▸ Problem statement:
Copy all the records word for word, apart from any pictures.

▸ Input for this task:
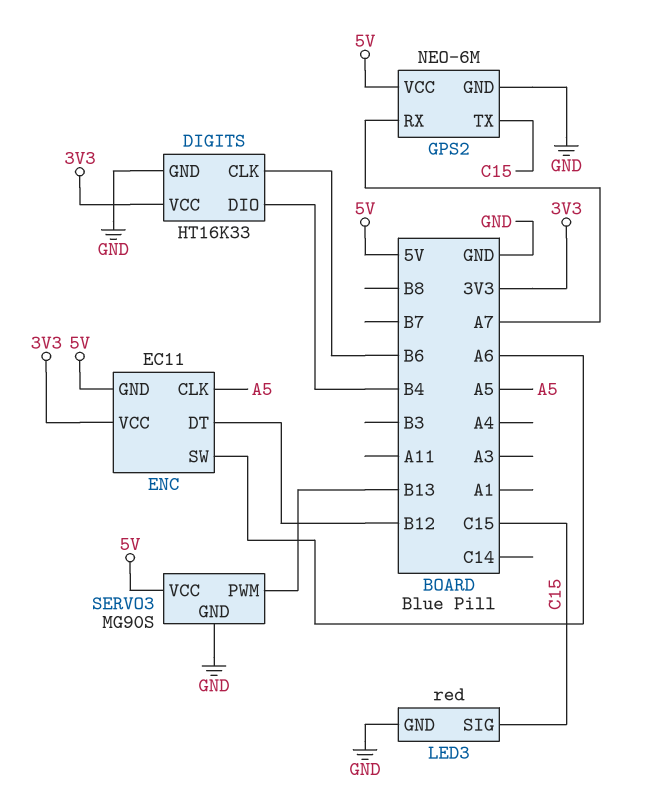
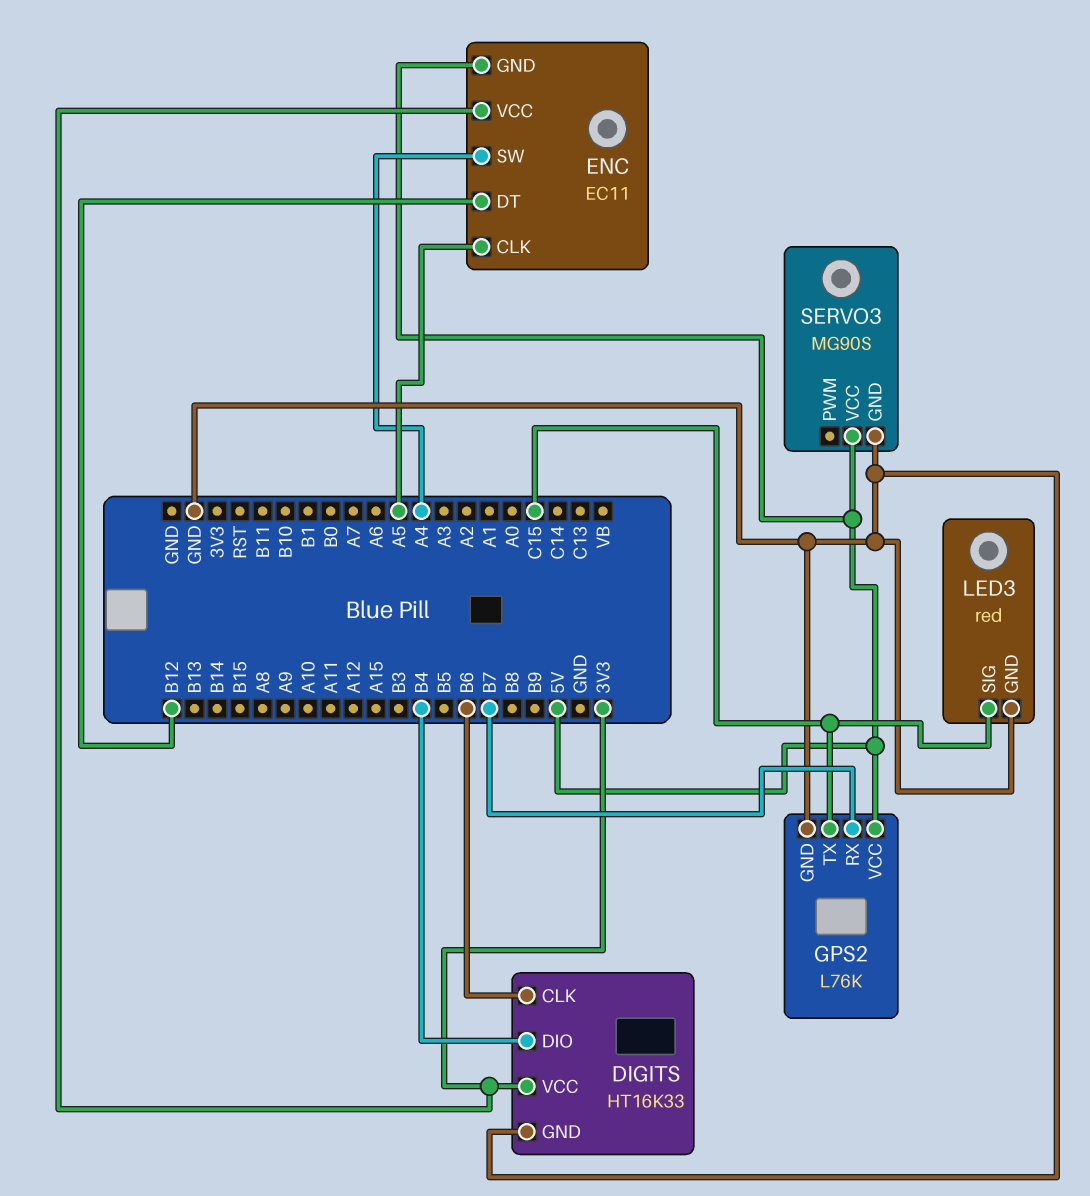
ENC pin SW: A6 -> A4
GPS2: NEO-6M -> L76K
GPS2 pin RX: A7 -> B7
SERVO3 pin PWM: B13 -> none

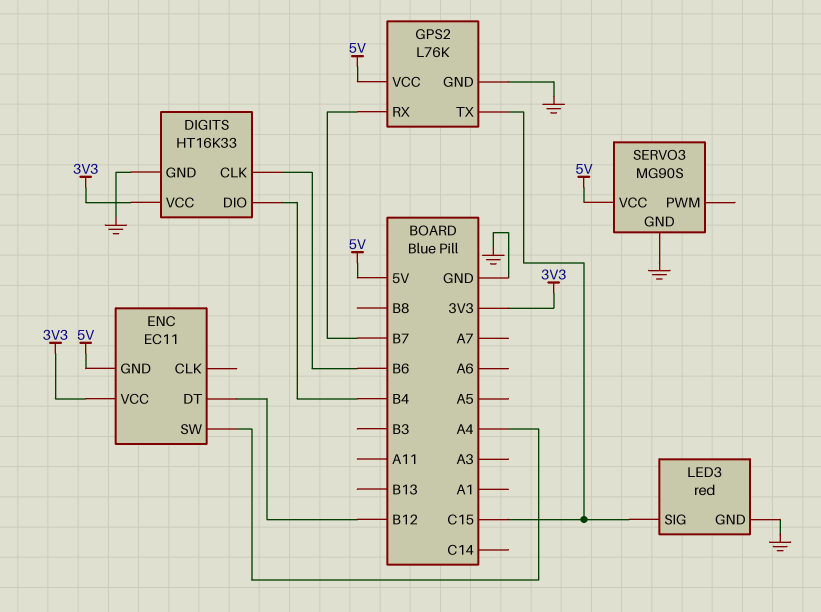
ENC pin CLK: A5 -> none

▸ Response to this task:
ENC pin SW: A6 -> A4
GPS2: NEO-6M -> L76K
GPS2 pin RX: A7 -> B7
SERVO3 pin PWM: B13 -> none

ENC pin CLK: A5 -> none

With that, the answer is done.